* [What to work on]:
In your copy, leave out the pictures; write out all the data exactly.

* [Data below]:
....

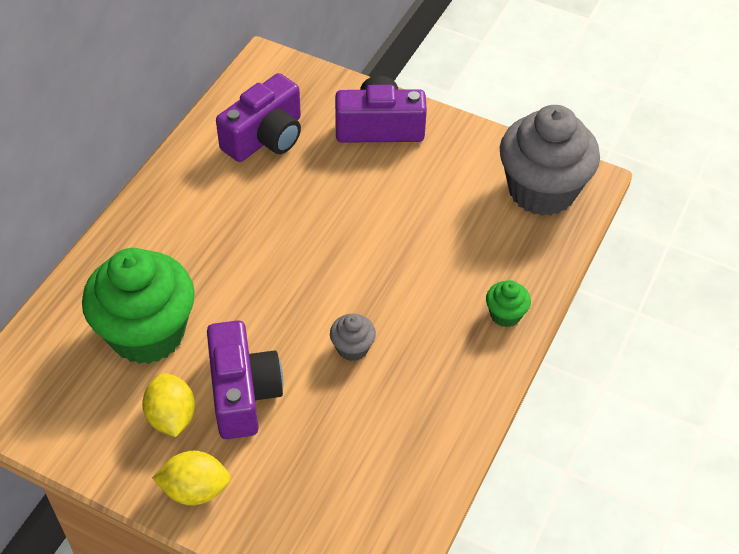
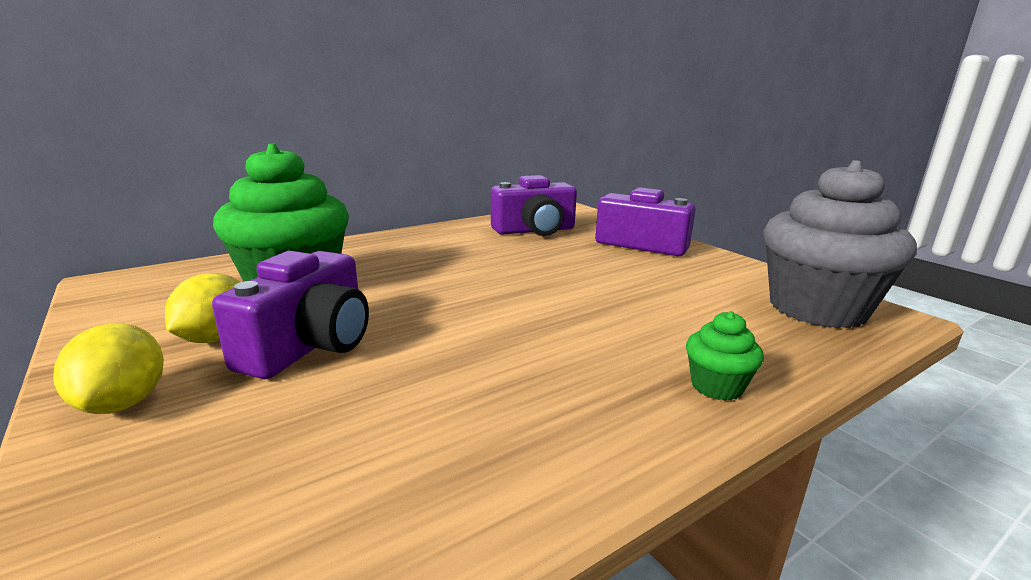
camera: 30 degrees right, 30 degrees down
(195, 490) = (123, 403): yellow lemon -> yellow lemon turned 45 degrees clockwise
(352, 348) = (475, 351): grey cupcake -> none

....

* [The answer]:
camera: 30 degrees right, 30 degrees down
(195, 490) = (123, 403): yellow lemon -> yellow lemon turned 45 degrees clockwise
(352, 348) = (475, 351): grey cupcake -> none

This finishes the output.